WHAT TO DO. Please repeat the line that contains "(459, 155) = (872, 691): orange" and every line after it, exactly, through the end of the records.

[Stored items from a collection]
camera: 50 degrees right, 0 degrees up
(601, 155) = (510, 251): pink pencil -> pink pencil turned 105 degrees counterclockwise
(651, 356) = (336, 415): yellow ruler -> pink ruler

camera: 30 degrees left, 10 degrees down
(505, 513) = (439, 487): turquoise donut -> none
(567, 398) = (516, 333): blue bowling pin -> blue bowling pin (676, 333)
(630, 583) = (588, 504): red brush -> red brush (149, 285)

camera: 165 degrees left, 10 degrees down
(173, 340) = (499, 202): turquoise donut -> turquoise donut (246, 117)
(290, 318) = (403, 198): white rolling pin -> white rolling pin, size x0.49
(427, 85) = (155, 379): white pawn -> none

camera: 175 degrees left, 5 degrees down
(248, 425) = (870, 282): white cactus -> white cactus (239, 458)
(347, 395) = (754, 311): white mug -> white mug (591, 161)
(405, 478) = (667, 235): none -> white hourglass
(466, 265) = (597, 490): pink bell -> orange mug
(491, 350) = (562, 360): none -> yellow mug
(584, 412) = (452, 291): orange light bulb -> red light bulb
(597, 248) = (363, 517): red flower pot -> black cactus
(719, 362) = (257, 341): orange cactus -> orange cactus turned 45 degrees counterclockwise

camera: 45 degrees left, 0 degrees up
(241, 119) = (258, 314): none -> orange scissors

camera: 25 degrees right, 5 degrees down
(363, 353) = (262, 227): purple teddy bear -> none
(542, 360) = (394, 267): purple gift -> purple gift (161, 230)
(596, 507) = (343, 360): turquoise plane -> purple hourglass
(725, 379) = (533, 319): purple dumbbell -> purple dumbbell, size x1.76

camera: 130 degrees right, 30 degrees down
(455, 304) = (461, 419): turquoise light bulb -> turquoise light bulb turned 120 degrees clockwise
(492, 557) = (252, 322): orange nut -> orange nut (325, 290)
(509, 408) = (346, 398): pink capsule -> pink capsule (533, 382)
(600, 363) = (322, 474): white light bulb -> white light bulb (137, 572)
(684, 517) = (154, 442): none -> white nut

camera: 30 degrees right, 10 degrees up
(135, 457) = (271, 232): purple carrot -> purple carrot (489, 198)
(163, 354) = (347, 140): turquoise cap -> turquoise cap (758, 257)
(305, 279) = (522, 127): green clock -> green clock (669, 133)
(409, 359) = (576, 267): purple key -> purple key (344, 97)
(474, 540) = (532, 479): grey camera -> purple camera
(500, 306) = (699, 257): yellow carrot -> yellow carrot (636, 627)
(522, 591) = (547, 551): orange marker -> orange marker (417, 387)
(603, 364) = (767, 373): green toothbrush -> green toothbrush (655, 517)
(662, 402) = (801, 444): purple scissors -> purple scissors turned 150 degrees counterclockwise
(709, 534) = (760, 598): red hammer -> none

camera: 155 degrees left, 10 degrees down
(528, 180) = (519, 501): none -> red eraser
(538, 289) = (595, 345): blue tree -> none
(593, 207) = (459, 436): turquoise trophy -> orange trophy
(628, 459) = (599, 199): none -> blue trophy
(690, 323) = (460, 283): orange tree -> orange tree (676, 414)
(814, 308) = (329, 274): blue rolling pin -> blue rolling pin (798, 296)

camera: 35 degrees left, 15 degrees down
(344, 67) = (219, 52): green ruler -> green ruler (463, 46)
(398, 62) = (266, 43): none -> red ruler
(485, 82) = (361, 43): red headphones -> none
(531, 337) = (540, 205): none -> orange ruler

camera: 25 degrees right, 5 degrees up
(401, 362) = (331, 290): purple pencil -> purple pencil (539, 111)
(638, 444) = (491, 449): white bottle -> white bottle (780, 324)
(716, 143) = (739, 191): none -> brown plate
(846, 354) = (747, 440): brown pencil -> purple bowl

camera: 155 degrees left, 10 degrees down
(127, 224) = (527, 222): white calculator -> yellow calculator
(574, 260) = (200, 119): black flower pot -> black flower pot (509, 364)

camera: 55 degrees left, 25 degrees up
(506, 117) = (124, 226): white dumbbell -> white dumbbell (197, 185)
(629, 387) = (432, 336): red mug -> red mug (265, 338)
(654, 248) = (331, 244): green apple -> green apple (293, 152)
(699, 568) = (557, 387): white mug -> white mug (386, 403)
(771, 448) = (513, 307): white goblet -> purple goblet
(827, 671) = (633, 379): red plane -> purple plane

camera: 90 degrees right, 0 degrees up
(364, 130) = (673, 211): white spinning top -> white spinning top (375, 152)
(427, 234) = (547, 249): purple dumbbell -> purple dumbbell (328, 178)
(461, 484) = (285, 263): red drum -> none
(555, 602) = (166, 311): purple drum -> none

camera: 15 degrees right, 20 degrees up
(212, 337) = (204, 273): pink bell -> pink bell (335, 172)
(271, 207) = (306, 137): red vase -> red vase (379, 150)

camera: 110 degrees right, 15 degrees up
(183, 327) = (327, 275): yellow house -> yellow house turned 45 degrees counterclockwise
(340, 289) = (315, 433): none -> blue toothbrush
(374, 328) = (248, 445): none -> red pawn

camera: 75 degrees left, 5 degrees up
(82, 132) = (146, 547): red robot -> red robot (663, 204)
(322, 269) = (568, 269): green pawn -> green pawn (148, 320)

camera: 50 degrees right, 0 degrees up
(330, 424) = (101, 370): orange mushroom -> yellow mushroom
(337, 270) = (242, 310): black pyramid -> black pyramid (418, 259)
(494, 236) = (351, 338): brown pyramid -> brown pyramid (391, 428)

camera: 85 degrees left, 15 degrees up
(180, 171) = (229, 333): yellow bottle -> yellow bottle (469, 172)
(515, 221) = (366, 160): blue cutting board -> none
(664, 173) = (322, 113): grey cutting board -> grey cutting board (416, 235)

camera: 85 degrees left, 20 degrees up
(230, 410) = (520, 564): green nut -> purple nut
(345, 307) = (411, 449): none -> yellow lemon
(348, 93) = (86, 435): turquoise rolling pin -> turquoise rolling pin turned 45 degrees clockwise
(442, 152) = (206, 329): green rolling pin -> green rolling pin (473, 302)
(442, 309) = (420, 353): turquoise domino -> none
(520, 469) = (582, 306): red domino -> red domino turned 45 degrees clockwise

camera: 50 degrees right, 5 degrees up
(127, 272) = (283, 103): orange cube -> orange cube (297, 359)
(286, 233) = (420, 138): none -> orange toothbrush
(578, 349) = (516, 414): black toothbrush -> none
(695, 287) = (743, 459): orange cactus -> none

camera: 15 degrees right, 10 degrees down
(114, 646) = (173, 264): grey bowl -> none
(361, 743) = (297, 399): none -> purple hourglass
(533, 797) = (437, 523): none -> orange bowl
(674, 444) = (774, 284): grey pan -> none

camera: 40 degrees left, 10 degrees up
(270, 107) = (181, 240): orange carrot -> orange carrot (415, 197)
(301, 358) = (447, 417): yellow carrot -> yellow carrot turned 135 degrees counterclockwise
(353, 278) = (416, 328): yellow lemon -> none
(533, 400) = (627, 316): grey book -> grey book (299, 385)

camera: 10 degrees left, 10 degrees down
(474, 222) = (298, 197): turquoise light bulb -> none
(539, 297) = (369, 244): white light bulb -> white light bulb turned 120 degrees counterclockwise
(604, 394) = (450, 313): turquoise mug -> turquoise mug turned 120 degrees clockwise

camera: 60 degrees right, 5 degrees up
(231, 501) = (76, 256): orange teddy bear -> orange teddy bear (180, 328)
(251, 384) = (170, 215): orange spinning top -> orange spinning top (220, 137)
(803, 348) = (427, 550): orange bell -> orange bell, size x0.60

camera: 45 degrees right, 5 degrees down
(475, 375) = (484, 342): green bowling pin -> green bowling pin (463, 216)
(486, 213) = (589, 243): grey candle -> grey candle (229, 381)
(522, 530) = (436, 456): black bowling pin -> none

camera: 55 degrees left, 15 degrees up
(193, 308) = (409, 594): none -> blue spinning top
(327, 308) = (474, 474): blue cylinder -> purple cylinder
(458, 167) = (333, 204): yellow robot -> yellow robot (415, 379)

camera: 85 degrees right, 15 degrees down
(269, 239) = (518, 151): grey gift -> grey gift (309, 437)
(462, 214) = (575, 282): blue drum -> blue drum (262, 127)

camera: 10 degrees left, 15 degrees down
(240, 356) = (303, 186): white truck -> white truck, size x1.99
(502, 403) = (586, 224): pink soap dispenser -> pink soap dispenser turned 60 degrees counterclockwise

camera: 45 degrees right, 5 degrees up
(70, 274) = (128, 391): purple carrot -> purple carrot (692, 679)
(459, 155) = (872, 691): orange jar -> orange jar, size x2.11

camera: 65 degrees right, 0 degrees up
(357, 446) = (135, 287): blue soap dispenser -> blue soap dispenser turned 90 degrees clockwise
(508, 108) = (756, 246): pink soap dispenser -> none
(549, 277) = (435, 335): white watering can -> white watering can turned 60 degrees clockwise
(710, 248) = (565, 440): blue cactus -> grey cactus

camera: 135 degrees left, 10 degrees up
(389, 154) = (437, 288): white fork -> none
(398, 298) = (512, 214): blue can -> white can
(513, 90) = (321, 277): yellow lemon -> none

EXPECTED ANSWER.
(459, 155) = (872, 691): orange jar -> orange jar, size x2.11

camera: 65 degrees right, 0 degrees up
(357, 446) = (135, 287): blue soap dispenser -> blue soap dispenser turned 90 degrees clockwise
(508, 108) = (756, 246): pink soap dispenser -> none
(549, 277) = (435, 335): white watering can -> white watering can turned 60 degrees clockwise
(710, 248) = (565, 440): blue cactus -> grey cactus

camera: 135 degrees left, 10 degrees up
(389, 154) = (437, 288): white fork -> none
(398, 298) = (512, 214): blue can -> white can
(513, 90) = (321, 277): yellow lemon -> none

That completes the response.